++++ EXTRACTED RECORDS ++++

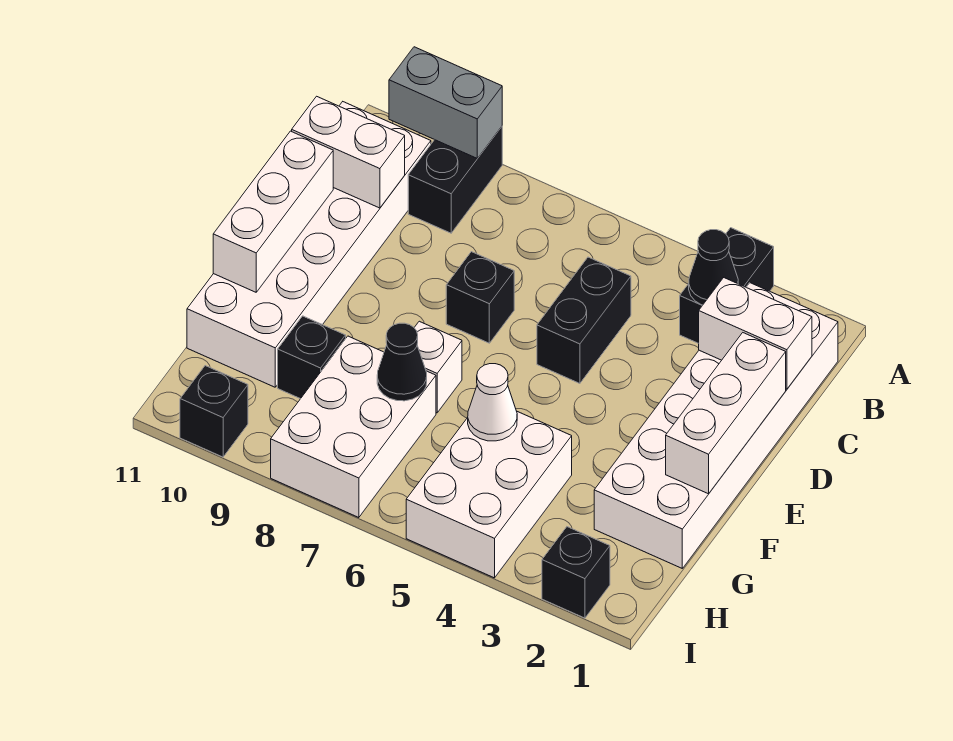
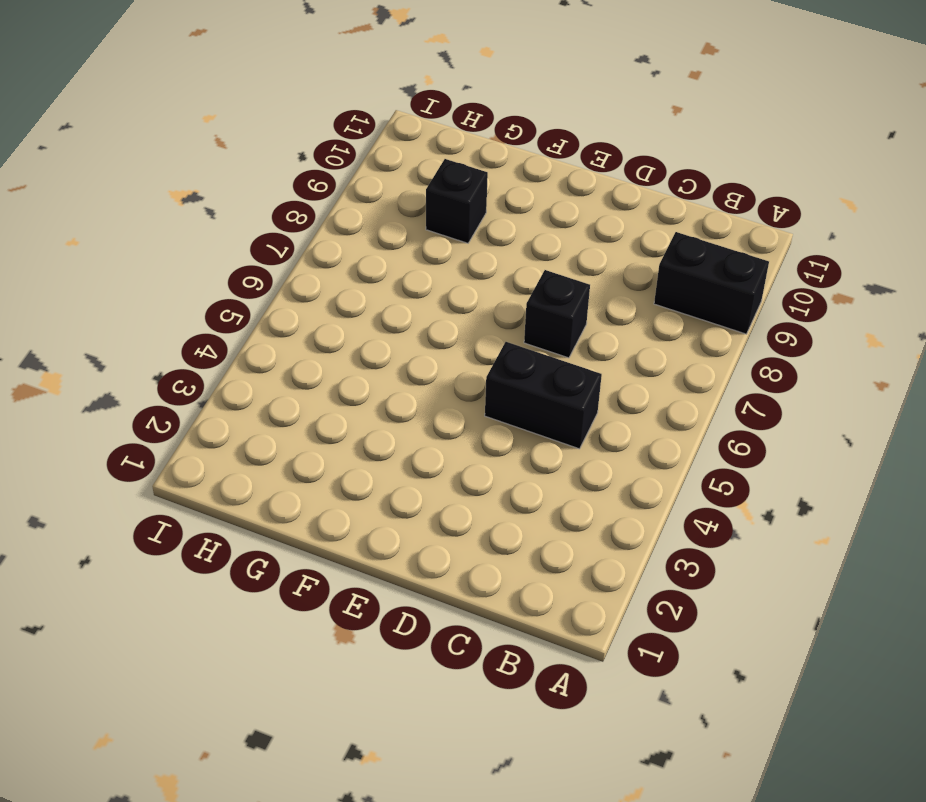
none -> black 1x2 brick [680,228,774,343]
none -> white 2x6 brick [594,283,838,568]
none -> white 2x6 brick [187,102,431,387]

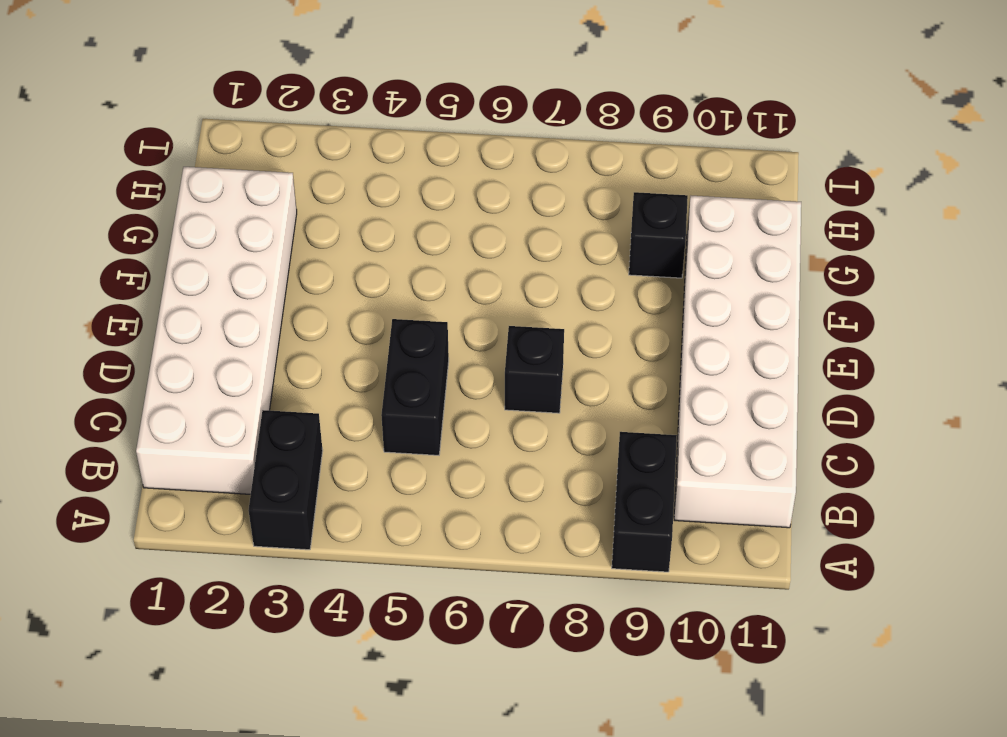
none -> white 1x1 brick [414,321,462,413]
none -> white 2x3 brick [406,412,572,578]
none -> white 2x3 brick [271,336,436,518]

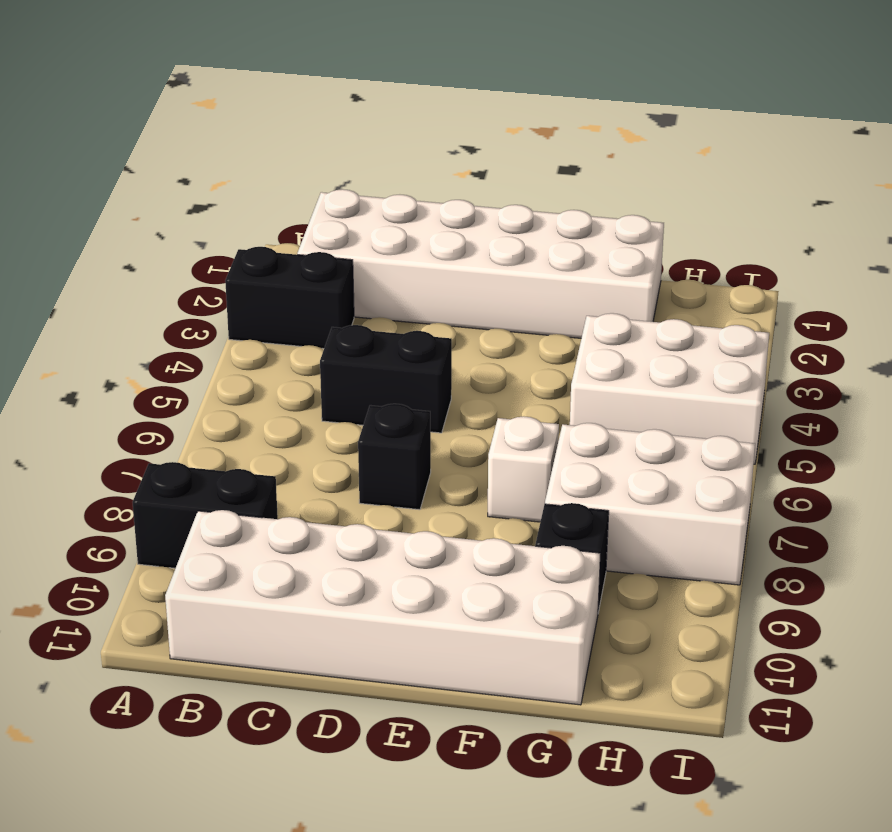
none -> black 1x1 brick [542,527,610,618]
none -> black 1x1 brick [180,366,248,457]
none -> grey 1x2 brick [389,47,502,158]

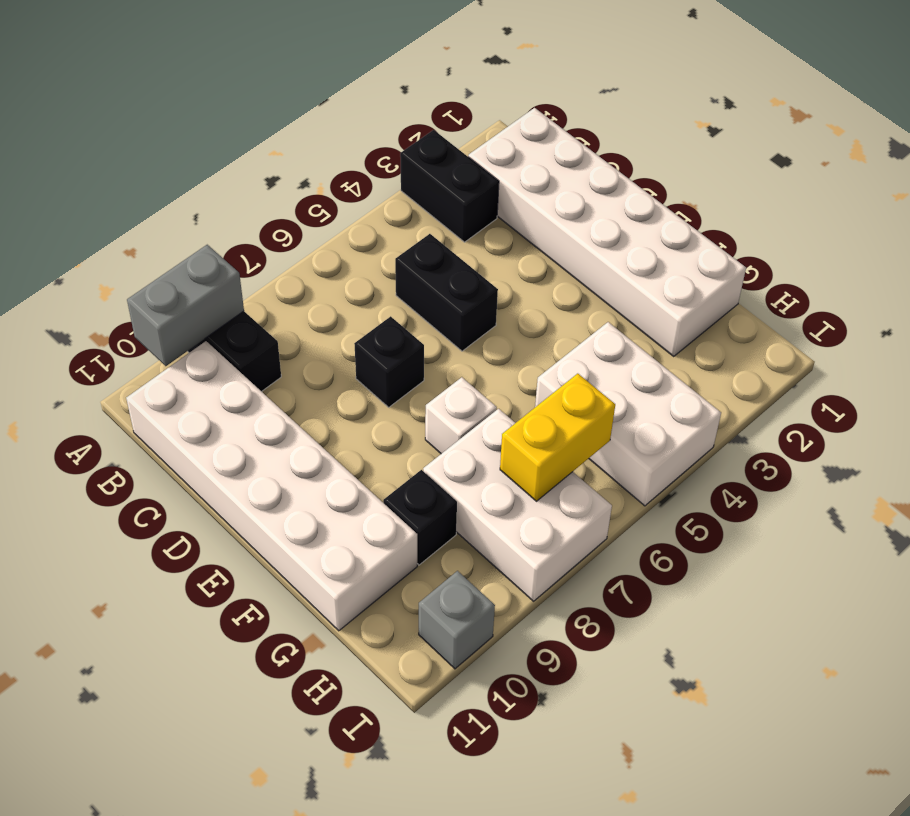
yellow 1x2 brick [500,374,615,501] -> none
grey 1x1 brick [419,571,495,669] -> black 1x1 brick [180,366,248,457]
none -> black 1x1 brick [542,527,610,618]
none -> black 1x1 cone [689,230,738,305]
none -> white 1x2 brick [699,278,812,389]

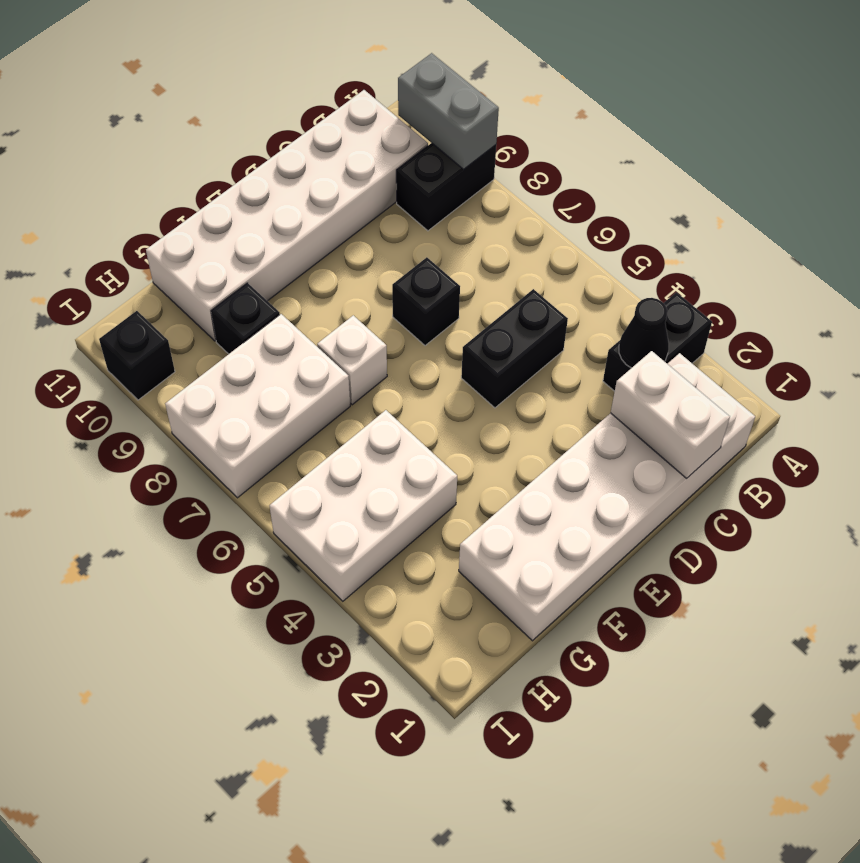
none -> black 1x1 brick [542,527,610,618]
none -> white 1x2 brick [292,96,405,208]
none -> white 1x3 brick [666,333,786,494]

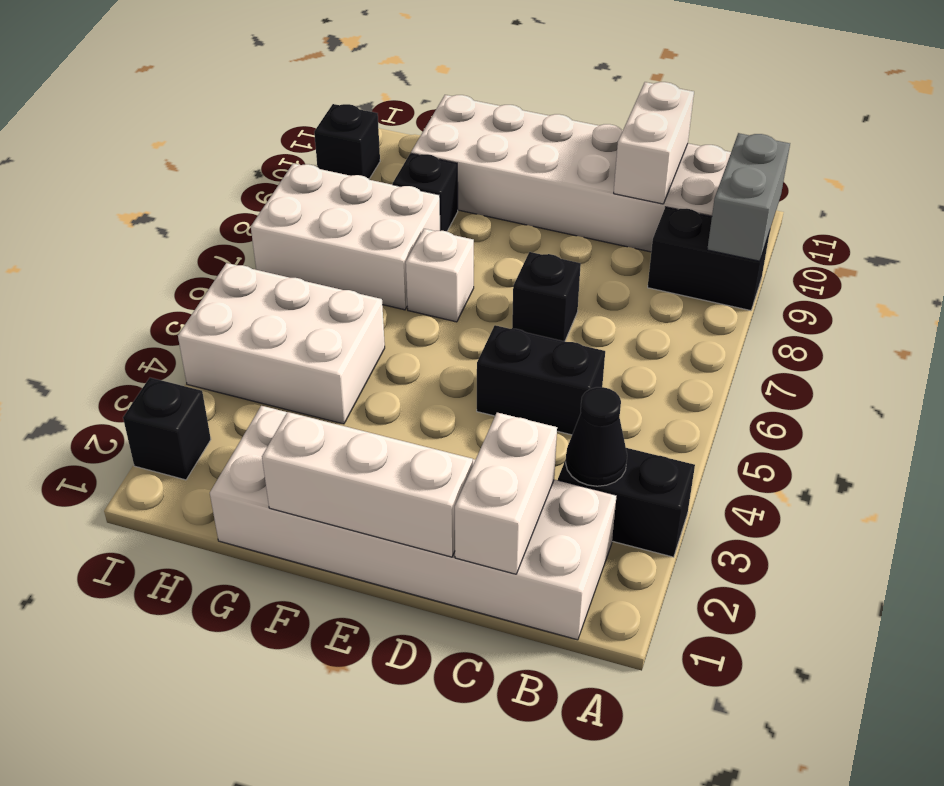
none -> white 1x3 brick [213,131,333,292]
none -> white 1x1 cone [468,364,517,441]
none -> black 1x1 cone [377,323,427,401]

++++

= WORK ORDER =
Write down only how many lines in the listing contain the word "grey".

= RESPONSE BOX =
2